• [SHORT TASK] Rewrite the lines from the start through the line containing "7: (27, 283)", swapping "top-left" for "upper-left" and keeping everything else as it is.

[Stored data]
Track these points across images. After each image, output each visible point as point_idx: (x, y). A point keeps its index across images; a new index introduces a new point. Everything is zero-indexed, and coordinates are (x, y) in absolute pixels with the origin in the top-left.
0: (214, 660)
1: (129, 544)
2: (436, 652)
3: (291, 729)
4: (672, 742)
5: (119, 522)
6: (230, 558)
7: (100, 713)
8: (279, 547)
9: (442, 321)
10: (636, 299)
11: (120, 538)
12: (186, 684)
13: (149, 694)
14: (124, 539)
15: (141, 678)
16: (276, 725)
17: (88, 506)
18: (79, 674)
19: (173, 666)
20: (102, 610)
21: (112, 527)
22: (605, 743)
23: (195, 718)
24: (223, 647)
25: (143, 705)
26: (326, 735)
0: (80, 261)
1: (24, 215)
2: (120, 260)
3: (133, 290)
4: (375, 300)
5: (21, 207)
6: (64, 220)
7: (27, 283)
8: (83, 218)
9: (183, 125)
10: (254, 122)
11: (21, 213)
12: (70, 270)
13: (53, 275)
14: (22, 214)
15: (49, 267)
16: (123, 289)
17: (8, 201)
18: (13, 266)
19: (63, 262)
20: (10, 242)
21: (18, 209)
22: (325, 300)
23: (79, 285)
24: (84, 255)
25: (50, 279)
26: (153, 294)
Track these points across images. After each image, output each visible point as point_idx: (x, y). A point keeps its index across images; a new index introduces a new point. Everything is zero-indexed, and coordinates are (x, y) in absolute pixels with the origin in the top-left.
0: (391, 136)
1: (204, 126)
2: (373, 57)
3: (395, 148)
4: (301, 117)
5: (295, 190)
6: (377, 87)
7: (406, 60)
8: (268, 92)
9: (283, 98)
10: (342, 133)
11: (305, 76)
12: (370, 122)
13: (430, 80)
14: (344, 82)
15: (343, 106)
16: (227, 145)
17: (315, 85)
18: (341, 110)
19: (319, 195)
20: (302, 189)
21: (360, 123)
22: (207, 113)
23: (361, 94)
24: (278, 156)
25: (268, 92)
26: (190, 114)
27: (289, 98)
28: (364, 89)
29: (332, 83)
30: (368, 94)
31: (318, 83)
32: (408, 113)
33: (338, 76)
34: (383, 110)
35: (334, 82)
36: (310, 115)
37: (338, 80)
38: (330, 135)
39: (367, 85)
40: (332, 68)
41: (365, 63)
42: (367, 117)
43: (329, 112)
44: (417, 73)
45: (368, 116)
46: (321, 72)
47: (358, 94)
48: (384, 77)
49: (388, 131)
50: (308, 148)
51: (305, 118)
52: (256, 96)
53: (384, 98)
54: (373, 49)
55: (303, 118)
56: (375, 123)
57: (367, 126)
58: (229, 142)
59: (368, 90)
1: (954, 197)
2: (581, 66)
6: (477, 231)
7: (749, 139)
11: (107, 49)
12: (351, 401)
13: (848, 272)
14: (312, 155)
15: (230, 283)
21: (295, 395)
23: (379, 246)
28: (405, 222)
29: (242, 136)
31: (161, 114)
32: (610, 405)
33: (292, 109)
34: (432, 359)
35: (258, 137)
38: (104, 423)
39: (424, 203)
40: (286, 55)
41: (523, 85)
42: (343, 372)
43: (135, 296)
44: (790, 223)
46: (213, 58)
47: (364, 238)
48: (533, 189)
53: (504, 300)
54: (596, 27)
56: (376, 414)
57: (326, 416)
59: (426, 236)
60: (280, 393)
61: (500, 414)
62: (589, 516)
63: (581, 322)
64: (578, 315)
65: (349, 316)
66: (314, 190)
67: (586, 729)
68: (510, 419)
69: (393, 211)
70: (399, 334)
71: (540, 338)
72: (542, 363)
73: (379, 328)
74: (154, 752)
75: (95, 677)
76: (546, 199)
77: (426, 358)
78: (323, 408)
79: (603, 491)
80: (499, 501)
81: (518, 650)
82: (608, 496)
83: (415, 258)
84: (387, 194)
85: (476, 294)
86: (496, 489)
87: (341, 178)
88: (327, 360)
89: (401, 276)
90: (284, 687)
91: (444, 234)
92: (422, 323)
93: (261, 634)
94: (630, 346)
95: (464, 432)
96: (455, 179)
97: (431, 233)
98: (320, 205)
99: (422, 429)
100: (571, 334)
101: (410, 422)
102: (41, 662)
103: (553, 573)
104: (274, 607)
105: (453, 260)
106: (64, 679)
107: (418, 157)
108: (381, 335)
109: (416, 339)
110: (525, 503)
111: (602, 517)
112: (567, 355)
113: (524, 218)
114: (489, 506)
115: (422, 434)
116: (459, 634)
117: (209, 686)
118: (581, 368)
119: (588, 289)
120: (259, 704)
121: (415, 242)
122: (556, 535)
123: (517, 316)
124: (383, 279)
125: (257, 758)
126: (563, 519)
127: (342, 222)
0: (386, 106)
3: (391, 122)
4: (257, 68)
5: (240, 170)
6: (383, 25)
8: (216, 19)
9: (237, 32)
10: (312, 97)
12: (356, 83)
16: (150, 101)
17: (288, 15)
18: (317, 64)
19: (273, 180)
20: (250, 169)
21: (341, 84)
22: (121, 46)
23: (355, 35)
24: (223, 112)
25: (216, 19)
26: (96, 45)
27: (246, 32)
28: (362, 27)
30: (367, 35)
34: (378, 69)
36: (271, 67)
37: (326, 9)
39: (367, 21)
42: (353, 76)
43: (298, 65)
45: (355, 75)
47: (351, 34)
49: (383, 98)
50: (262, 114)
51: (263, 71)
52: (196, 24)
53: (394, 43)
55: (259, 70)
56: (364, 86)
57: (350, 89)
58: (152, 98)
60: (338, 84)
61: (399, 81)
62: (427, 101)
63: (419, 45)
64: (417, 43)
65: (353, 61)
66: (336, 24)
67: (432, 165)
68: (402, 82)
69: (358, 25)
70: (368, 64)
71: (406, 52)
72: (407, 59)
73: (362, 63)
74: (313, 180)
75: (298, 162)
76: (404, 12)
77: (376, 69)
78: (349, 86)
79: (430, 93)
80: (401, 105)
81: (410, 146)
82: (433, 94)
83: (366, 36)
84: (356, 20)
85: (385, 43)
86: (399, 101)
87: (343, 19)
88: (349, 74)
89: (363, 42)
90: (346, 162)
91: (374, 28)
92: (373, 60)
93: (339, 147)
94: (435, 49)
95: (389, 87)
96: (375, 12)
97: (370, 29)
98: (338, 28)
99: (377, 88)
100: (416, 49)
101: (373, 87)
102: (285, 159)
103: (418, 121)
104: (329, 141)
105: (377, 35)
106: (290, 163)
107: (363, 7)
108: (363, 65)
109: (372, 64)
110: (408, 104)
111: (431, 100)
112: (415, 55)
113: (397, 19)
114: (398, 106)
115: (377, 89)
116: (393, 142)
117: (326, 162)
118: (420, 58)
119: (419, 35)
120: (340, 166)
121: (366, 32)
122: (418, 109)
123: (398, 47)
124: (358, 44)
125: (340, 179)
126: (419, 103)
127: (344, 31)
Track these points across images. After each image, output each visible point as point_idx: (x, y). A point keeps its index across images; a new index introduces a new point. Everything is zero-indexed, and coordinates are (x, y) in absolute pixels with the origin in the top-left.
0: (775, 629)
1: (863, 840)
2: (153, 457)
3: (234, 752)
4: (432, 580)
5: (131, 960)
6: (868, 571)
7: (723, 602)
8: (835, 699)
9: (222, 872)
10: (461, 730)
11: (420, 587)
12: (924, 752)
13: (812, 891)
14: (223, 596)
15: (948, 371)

• [THE RESPONSE]
Track these points across images. After each image, output each visible point as point_idx: (x, y). A point keeps its index across images; a new index introduces a new point. Everything is zero-indexed, and coordinates are (x, y) in absolute pixels with the origin in the upper-left.
0: (214, 660)
1: (129, 544)
2: (436, 652)
3: (291, 729)
4: (672, 742)
5: (119, 522)
6: (230, 558)
7: (100, 713)
8: (279, 547)
9: (442, 321)
10: (636, 299)
11: (120, 538)
12: (186, 684)
13: (149, 694)
14: (124, 539)
15: (141, 678)
16: (276, 725)
17: (88, 506)
18: (79, 674)
19: (173, 666)
20: (102, 610)
21: (112, 527)
22: (605, 743)
23: (195, 718)
24: (223, 647)
25: (143, 705)
26: (326, 735)
0: (80, 261)
1: (24, 215)
2: (120, 260)
3: (133, 290)
4: (375, 300)
5: (21, 207)
6: (64, 220)
7: (27, 283)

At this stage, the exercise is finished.